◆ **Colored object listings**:
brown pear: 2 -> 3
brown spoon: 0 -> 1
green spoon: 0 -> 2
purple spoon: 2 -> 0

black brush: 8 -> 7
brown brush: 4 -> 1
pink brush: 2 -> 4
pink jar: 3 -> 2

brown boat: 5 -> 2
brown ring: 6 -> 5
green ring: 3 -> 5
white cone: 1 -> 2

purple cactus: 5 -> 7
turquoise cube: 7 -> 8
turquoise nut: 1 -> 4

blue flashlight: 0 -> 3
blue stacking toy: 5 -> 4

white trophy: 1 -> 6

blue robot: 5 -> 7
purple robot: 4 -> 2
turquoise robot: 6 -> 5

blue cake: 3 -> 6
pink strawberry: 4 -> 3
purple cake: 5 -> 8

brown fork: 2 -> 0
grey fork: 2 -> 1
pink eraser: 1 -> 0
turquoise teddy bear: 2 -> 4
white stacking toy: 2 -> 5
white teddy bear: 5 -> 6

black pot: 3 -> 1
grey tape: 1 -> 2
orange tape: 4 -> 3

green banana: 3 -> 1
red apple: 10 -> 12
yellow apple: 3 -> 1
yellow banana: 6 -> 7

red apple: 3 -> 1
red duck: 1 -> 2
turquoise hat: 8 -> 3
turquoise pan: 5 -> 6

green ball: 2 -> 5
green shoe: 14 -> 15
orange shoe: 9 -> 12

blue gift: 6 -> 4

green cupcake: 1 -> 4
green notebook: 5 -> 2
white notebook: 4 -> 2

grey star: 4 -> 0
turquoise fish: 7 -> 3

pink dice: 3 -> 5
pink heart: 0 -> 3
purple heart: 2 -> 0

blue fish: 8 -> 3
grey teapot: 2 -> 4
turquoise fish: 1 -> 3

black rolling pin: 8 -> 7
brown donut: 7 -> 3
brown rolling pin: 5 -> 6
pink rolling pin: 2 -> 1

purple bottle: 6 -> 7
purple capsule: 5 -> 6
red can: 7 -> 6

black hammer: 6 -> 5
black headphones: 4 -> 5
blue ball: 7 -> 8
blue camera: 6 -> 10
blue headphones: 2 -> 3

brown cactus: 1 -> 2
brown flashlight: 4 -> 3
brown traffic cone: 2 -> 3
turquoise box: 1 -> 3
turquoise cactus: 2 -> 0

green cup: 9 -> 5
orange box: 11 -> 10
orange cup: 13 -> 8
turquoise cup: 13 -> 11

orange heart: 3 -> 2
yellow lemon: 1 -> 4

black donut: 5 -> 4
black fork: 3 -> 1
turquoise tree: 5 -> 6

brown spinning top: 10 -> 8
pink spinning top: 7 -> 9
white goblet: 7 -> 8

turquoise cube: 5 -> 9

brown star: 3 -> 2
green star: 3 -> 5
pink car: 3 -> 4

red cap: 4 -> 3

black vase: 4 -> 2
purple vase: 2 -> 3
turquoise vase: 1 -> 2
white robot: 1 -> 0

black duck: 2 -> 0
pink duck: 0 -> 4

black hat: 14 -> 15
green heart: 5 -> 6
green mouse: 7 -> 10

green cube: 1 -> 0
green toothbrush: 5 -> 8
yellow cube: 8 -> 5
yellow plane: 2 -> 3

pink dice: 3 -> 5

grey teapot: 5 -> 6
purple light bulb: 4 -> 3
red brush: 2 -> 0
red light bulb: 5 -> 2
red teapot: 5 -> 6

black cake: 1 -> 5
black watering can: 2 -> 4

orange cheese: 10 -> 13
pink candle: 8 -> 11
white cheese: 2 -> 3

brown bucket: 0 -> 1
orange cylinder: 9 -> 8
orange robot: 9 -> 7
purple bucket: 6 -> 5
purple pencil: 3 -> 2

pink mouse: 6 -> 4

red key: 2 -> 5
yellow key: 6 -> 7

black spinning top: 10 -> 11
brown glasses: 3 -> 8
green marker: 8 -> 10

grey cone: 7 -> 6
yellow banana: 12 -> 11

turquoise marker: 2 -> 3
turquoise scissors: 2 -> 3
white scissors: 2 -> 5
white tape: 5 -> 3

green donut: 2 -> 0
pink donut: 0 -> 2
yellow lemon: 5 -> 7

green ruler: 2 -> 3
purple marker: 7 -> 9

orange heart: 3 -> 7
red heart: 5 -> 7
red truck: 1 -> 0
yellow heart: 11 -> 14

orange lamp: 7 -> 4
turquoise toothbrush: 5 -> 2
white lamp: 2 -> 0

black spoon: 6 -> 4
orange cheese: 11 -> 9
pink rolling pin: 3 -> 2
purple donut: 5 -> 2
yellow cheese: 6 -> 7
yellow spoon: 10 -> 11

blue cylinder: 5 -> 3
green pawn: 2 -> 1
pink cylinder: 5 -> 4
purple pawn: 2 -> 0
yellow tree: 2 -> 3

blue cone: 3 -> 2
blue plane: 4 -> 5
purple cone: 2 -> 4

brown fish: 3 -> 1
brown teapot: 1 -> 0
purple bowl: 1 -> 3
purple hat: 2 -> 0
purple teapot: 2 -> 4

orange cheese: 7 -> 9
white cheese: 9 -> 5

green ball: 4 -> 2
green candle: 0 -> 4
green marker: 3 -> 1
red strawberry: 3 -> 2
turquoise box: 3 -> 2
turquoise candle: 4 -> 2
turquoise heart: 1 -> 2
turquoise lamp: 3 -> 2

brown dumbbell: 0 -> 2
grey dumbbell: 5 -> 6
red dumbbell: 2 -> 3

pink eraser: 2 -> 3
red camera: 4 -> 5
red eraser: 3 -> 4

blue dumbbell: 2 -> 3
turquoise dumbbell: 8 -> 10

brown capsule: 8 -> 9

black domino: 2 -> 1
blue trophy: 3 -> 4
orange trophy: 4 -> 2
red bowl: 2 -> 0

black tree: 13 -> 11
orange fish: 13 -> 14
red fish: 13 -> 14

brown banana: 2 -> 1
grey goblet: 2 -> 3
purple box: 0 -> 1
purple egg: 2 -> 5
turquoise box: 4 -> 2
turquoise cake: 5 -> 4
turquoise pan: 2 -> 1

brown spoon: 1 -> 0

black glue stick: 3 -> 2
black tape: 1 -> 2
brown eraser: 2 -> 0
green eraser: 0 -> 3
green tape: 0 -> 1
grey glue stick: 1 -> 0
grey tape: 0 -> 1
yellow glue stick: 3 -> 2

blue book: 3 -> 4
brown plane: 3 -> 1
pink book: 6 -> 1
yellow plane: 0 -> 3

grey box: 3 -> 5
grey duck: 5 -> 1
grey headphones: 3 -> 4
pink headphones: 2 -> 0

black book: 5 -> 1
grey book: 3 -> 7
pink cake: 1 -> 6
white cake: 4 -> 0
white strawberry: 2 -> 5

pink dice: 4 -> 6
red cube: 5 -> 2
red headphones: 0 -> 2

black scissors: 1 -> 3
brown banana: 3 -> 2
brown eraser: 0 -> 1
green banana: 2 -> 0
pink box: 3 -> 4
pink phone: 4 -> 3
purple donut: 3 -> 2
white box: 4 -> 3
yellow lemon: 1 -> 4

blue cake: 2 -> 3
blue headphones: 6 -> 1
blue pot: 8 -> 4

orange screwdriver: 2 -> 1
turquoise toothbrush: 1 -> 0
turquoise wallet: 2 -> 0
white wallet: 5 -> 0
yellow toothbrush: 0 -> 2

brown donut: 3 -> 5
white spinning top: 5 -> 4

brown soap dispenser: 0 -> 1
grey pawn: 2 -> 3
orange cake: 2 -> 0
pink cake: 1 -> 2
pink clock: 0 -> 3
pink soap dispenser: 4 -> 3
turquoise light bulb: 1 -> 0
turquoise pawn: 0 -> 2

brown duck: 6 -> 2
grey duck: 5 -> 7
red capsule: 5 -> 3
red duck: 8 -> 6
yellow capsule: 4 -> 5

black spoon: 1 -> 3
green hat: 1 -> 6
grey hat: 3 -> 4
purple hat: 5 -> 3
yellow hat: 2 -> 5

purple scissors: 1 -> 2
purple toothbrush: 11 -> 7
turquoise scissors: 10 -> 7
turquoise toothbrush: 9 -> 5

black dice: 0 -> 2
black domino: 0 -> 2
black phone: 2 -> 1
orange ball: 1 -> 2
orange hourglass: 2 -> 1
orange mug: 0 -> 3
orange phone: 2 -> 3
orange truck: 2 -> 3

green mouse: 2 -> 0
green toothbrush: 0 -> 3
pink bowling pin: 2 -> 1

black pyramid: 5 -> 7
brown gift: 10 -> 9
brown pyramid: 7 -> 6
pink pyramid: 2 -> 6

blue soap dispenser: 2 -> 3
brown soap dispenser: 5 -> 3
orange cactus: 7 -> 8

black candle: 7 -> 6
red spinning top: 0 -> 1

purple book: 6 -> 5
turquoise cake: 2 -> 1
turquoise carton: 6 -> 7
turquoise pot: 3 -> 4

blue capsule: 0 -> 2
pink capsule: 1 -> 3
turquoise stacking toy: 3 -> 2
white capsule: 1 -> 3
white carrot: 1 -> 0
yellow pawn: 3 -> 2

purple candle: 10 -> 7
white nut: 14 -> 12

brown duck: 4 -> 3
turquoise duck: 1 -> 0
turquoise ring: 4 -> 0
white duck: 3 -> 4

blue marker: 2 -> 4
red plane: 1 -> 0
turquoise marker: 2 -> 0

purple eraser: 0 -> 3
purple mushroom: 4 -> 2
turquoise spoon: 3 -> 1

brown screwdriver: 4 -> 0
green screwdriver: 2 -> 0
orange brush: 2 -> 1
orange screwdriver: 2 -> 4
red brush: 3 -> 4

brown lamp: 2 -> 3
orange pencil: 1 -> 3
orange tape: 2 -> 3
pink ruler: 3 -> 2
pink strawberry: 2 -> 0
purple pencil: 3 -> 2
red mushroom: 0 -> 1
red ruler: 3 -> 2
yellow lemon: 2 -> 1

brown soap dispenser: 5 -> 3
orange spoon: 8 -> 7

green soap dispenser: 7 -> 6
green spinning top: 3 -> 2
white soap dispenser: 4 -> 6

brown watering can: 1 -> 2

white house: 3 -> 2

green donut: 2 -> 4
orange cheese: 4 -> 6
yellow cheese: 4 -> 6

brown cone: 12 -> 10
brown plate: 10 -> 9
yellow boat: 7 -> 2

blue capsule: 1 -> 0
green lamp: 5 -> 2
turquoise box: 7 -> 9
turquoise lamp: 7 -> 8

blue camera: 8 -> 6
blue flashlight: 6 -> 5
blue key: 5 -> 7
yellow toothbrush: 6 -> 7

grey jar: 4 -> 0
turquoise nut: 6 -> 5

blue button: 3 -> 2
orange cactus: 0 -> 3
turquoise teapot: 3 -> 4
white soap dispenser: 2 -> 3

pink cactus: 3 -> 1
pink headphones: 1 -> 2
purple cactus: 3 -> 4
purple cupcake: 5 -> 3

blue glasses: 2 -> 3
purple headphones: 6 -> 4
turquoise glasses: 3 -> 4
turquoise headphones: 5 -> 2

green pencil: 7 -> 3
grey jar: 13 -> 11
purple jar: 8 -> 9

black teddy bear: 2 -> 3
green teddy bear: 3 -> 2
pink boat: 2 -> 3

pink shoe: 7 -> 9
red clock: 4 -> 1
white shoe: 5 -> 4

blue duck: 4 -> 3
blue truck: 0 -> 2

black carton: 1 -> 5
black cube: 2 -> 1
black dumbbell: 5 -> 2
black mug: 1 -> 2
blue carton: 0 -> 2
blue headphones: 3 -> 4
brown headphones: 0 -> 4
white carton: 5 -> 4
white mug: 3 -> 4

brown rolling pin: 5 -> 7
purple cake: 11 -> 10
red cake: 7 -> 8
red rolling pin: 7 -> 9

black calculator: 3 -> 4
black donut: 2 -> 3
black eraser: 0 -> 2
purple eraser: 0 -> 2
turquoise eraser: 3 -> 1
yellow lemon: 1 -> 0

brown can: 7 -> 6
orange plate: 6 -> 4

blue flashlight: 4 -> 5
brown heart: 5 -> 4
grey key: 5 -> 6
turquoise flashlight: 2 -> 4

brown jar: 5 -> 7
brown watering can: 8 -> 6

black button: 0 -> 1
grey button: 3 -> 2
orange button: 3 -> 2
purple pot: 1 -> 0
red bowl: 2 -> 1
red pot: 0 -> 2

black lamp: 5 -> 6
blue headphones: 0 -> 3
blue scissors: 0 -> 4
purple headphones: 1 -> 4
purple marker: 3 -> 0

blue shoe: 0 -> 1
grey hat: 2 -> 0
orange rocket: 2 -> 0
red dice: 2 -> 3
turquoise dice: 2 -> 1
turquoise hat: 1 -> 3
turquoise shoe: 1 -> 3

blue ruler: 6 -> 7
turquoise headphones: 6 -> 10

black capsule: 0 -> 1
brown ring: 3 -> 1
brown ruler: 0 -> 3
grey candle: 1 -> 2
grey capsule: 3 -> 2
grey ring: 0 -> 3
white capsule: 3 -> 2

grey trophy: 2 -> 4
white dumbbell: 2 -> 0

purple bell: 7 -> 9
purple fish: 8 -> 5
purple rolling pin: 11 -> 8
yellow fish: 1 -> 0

◆ **Task brief**:
Using the entries above, give back exactly the line containing "turquoise nut: 6 -> 5", the line containing "red bowl: 2 -> 1", and every line between them, and nothing else.

◆ **Solution for this task**:
turquoise nut: 6 -> 5

blue button: 3 -> 2
orange cactus: 0 -> 3
turquoise teapot: 3 -> 4
white soap dispenser: 2 -> 3

pink cactus: 3 -> 1
pink headphones: 1 -> 2
purple cactus: 3 -> 4
purple cupcake: 5 -> 3

blue glasses: 2 -> 3
purple headphones: 6 -> 4
turquoise glasses: 3 -> 4
turquoise headphones: 5 -> 2

green pencil: 7 -> 3
grey jar: 13 -> 11
purple jar: 8 -> 9

black teddy bear: 2 -> 3
green teddy bear: 3 -> 2
pink boat: 2 -> 3

pink shoe: 7 -> 9
red clock: 4 -> 1
white shoe: 5 -> 4

blue duck: 4 -> 3
blue truck: 0 -> 2

black carton: 1 -> 5
black cube: 2 -> 1
black dumbbell: 5 -> 2
black mug: 1 -> 2
blue carton: 0 -> 2
blue headphones: 3 -> 4
brown headphones: 0 -> 4
white carton: 5 -> 4
white mug: 3 -> 4

brown rolling pin: 5 -> 7
purple cake: 11 -> 10
red cake: 7 -> 8
red rolling pin: 7 -> 9

black calculator: 3 -> 4
black donut: 2 -> 3
black eraser: 0 -> 2
purple eraser: 0 -> 2
turquoise eraser: 3 -> 1
yellow lemon: 1 -> 0

brown can: 7 -> 6
orange plate: 6 -> 4

blue flashlight: 4 -> 5
brown heart: 5 -> 4
grey key: 5 -> 6
turquoise flashlight: 2 -> 4

brown jar: 5 -> 7
brown watering can: 8 -> 6

black button: 0 -> 1
grey button: 3 -> 2
orange button: 3 -> 2
purple pot: 1 -> 0
red bowl: 2 -> 1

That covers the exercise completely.